[Coordinate-based object records]
# # #

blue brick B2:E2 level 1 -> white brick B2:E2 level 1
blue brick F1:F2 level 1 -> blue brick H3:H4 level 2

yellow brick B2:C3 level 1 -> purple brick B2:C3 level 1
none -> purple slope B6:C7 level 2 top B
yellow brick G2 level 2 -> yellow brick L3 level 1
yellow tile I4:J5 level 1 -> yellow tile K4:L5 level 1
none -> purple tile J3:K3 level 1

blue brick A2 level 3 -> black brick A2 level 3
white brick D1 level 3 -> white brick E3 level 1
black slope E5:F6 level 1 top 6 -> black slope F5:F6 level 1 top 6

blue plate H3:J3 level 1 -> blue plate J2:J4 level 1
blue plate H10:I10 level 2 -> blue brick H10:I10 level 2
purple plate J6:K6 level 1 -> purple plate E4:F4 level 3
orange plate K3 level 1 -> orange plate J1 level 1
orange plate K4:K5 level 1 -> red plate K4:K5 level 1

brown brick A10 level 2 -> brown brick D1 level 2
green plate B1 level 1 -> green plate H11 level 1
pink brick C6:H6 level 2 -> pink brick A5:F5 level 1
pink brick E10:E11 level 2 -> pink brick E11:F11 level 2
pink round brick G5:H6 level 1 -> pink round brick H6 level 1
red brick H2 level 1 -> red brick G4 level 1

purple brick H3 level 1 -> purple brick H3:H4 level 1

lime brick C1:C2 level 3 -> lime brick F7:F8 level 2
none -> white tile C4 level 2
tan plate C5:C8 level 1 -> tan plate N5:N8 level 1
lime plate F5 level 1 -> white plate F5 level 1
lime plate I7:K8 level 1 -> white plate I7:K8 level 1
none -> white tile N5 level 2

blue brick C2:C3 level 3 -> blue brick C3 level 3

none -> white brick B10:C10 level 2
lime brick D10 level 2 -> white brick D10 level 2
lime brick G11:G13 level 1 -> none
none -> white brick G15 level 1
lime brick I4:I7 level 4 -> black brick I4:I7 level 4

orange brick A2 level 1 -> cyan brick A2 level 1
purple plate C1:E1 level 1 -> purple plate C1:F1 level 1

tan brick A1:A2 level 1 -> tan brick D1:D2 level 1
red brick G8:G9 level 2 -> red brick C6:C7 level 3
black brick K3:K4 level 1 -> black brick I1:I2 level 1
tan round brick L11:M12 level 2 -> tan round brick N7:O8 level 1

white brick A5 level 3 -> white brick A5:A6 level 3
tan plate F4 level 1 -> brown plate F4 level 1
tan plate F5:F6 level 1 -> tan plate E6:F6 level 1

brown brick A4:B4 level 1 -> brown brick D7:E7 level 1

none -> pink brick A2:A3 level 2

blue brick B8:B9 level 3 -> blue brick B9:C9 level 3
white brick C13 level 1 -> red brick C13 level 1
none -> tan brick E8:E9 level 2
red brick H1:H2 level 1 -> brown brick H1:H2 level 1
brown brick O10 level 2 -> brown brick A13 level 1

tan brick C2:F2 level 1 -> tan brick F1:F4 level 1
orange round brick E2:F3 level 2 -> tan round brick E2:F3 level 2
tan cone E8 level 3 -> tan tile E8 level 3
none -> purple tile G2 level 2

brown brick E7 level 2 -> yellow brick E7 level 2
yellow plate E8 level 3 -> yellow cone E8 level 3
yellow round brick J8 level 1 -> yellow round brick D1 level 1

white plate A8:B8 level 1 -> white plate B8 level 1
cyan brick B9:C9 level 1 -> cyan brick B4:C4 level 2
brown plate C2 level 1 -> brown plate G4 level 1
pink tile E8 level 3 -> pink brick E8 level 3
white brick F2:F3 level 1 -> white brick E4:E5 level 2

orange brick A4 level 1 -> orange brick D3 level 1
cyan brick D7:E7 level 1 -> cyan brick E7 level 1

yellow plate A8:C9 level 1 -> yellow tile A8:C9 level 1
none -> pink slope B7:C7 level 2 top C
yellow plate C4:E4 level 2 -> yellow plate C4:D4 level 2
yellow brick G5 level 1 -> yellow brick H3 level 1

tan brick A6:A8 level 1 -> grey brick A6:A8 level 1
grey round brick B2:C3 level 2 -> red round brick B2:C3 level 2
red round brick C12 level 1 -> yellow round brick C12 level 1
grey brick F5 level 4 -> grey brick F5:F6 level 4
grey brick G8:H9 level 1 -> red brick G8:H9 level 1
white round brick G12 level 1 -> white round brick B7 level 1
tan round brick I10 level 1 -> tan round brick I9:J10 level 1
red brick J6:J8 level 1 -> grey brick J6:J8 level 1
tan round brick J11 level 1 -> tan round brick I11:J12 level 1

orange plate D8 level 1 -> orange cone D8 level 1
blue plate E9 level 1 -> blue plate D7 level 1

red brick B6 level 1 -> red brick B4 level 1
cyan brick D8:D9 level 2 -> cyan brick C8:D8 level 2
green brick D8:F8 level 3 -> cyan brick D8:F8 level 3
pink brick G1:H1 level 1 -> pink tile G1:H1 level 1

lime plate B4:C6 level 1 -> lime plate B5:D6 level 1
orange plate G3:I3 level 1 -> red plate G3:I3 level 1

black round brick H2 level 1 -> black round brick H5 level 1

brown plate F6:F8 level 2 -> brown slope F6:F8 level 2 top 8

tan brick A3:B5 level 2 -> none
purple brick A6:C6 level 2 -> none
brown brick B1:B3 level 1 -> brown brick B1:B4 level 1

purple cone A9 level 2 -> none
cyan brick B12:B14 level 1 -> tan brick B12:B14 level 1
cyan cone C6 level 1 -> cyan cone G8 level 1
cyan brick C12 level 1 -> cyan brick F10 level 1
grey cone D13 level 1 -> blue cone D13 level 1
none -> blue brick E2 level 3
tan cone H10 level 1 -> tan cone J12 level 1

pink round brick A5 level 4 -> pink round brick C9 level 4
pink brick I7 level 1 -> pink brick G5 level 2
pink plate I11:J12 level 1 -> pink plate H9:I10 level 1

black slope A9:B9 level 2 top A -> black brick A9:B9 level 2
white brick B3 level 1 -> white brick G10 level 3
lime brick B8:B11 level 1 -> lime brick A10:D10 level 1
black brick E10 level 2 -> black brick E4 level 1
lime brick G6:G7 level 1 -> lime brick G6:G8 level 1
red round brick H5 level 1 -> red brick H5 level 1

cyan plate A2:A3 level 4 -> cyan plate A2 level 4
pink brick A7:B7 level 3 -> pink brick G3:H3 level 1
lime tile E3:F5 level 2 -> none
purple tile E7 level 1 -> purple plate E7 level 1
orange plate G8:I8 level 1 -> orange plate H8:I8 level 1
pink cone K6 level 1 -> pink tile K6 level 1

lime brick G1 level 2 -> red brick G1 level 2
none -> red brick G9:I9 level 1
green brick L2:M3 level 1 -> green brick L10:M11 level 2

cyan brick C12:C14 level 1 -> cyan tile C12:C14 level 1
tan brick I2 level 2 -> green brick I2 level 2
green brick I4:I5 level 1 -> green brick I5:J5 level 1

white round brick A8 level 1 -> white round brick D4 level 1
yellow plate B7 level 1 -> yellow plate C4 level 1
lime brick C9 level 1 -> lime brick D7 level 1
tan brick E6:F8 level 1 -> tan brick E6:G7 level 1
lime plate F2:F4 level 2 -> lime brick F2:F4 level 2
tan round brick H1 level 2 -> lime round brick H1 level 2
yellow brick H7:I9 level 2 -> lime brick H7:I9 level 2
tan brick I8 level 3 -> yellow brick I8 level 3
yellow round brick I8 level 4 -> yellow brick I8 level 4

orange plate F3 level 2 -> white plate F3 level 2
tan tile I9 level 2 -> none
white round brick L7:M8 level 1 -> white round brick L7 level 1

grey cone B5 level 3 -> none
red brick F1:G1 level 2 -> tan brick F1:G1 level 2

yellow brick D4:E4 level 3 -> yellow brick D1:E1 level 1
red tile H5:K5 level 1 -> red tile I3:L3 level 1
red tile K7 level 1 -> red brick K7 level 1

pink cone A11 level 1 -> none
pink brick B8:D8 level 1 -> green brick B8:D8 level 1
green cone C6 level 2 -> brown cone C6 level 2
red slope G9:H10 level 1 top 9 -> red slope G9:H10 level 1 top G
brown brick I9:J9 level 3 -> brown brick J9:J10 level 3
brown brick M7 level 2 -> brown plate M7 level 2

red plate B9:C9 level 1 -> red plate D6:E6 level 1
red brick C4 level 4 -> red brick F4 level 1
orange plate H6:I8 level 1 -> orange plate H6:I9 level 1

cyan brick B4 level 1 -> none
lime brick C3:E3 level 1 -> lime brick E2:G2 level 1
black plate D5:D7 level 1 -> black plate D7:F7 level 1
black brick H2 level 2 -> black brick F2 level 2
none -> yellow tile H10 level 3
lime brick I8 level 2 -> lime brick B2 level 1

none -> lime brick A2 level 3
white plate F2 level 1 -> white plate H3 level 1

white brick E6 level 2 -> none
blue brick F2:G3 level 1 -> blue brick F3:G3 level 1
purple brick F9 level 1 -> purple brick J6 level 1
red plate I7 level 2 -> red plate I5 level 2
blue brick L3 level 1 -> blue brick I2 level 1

# # #

Exercise details: Transcribe, word for word, the data above from its first line through the line with "blue brick A2", and include nothing else.

Solution below:
blue brick B2:E2 level 1 -> white brick B2:E2 level 1
blue brick F1:F2 level 1 -> blue brick H3:H4 level 2

yellow brick B2:C3 level 1 -> purple brick B2:C3 level 1
none -> purple slope B6:C7 level 2 top B
yellow brick G2 level 2 -> yellow brick L3 level 1
yellow tile I4:J5 level 1 -> yellow tile K4:L5 level 1
none -> purple tile J3:K3 level 1

blue brick A2 level 3 -> black brick A2 level 3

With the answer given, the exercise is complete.